Top of The records

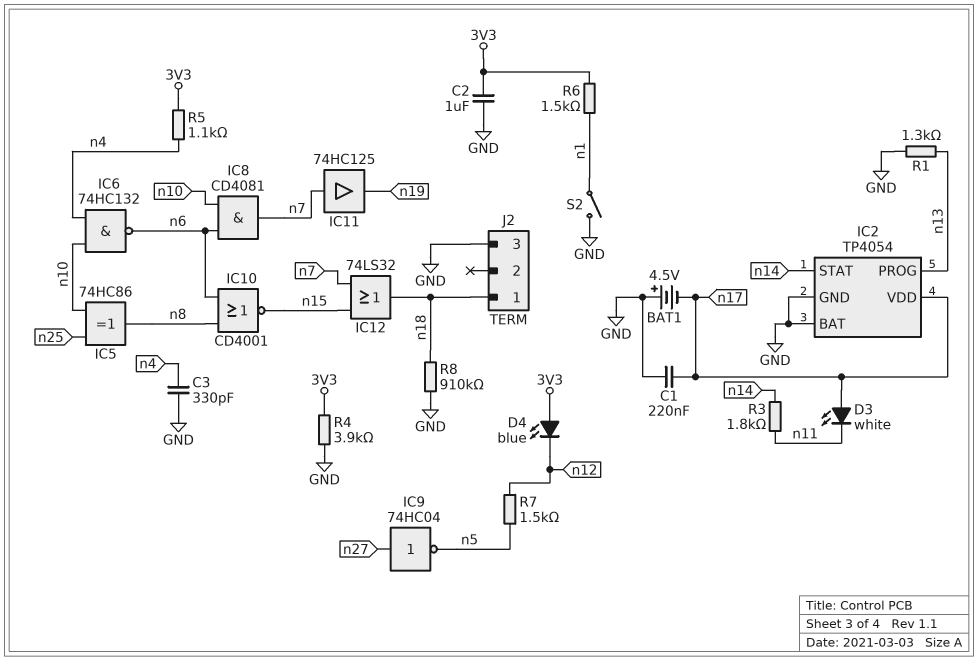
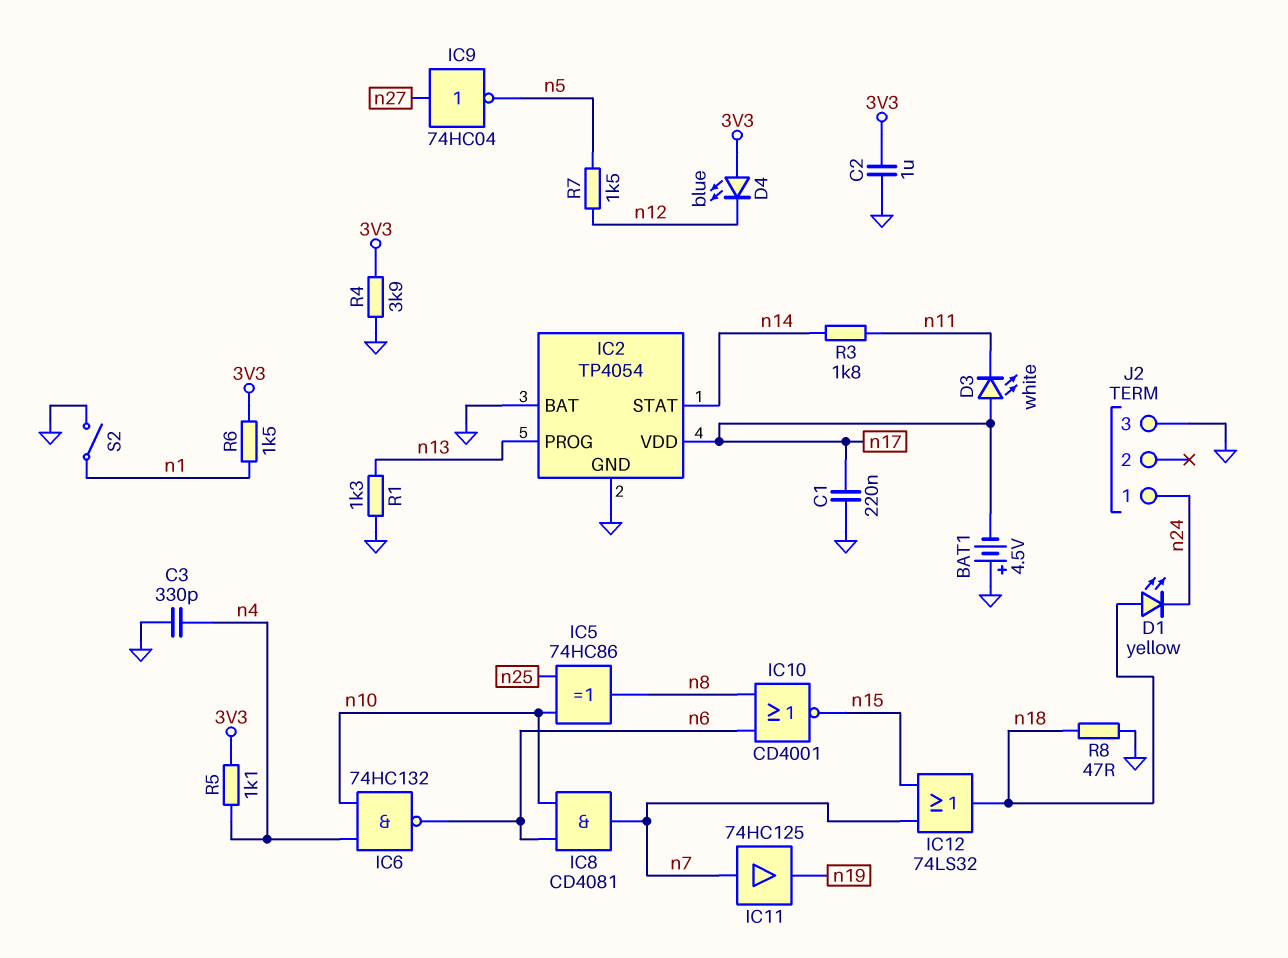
D1: none -> LED yellow (A n18, K n24)
J2 pin 1: n18 -> n24
R8: 910k (GND, n18) -> 47 (GND, n18)

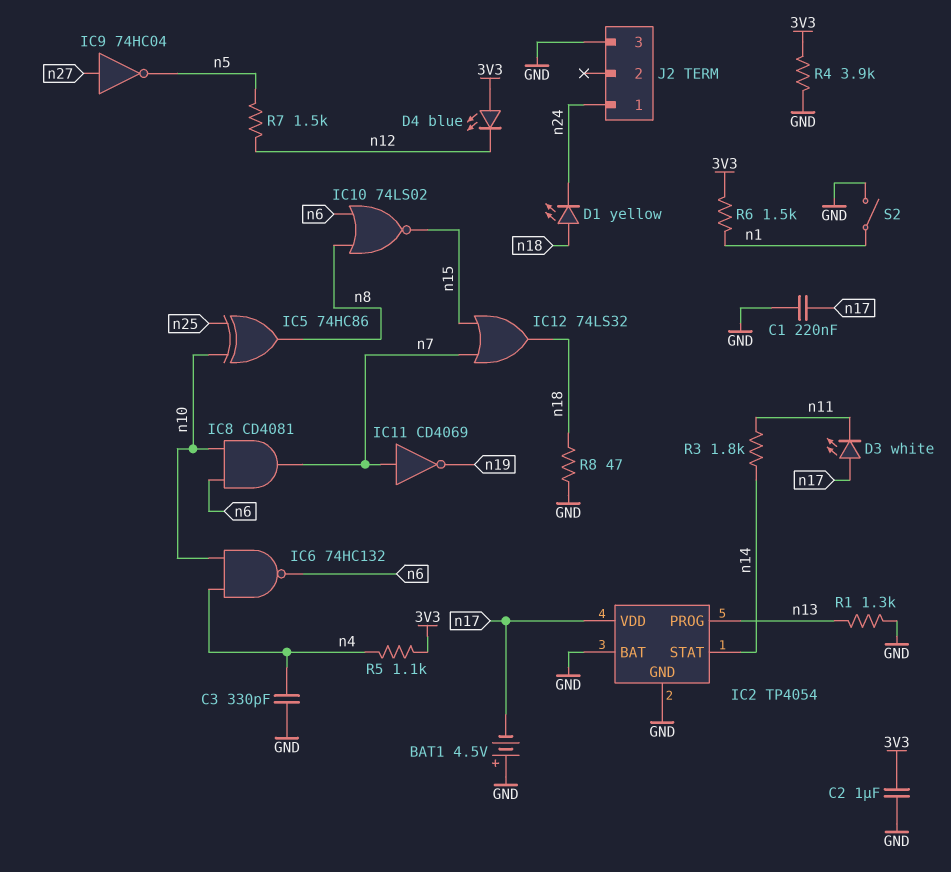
IC10: NOR CD4001 (in n6, in n8, out n15) -> NOR 74LS02 (in n6, in n8, out n15)
IC11: buffer 74HC125 (in n7, out n19) -> NOT CD4069 (in n7, out n19)

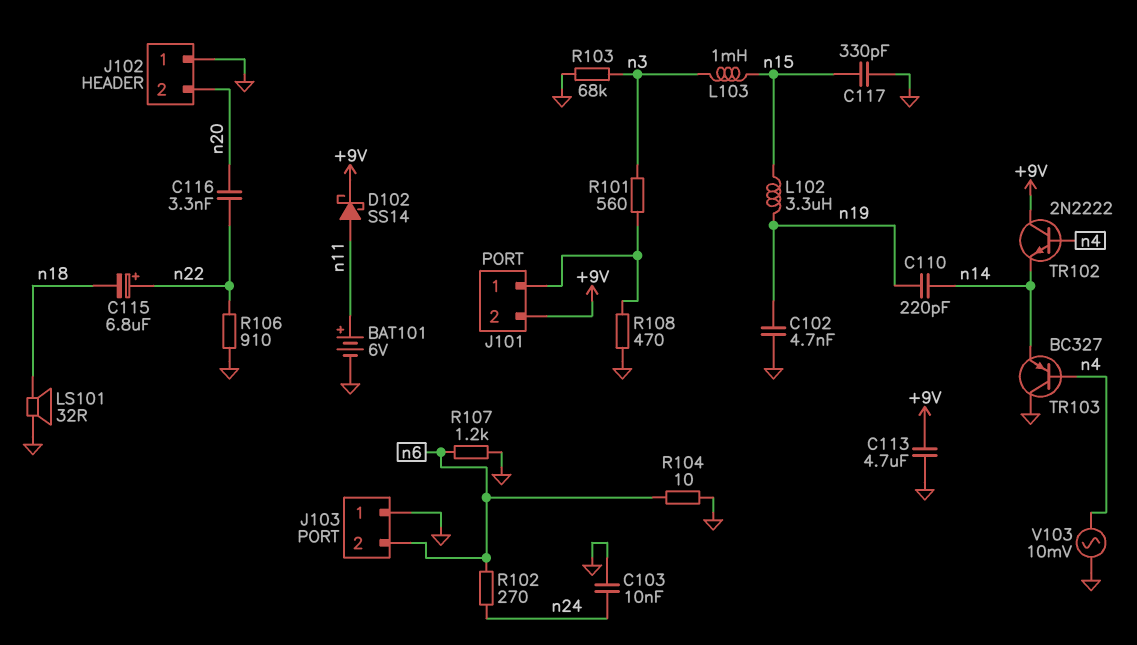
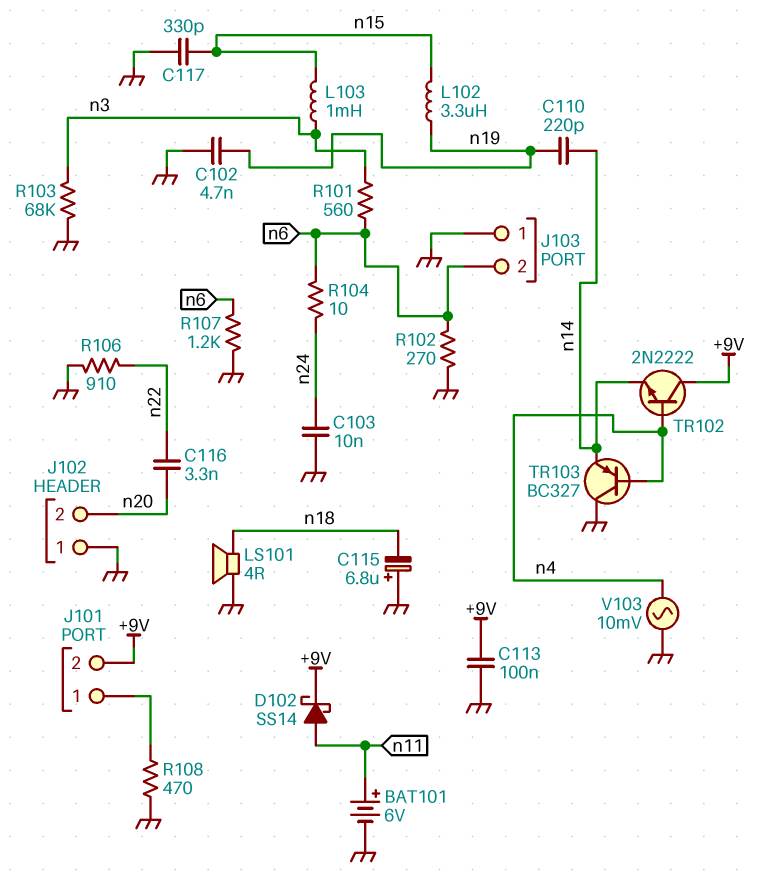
C113: 4.7uF (+9V, GND) -> 100nF (+9V, GND)
C115: 6.8uF (plus n22, minus n18) -> 6.8uF (plus GND, minus n18)
LS101: speaker 32R (GND, n18) -> speaker 4R (GND, n18)
R101: 560 (J101/1, n3) -> 560 (n3, n6)
R102: 270 (n6, n24) -> 270 (GND, n6)
R104: 10 (GND, n6) -> 10 (n6, n24)

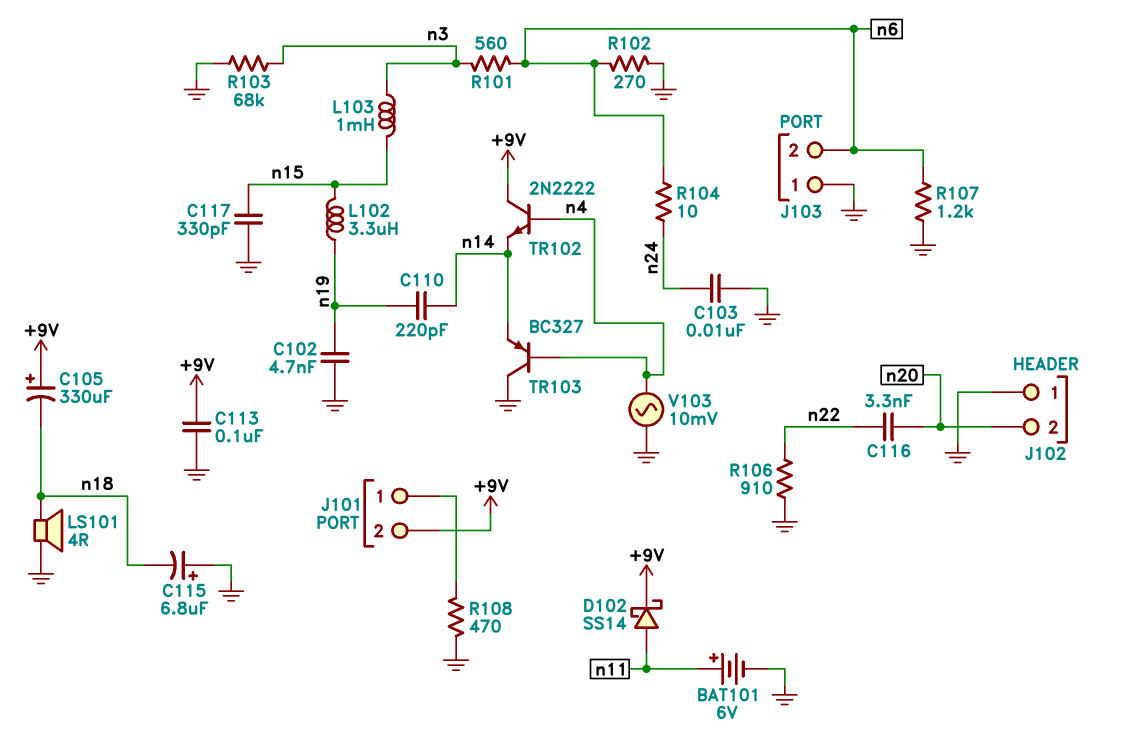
C105: none -> 330uF (plus +9V, minus n18)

Bottom of The records

Restate the records word for word, omitting images.

D1: none -> LED yellow (A n18, K n24)
J2 pin 1: n18 -> n24
R8: 910k (GND, n18) -> 47 (GND, n18)

IC10: NOR CD4001 (in n6, in n8, out n15) -> NOR 74LS02 (in n6, in n8, out n15)
IC11: buffer 74HC125 (in n7, out n19) -> NOT CD4069 (in n7, out n19)

C113: 4.7uF (+9V, GND) -> 100nF (+9V, GND)
C115: 6.8uF (plus n22, minus n18) -> 6.8uF (plus GND, minus n18)
LS101: speaker 32R (GND, n18) -> speaker 4R (GND, n18)
R101: 560 (J101/1, n3) -> 560 (n3, n6)
R102: 270 (n6, n24) -> 270 (GND, n6)
R104: 10 (GND, n6) -> 10 (n6, n24)

C105: none -> 330uF (plus +9V, minus n18)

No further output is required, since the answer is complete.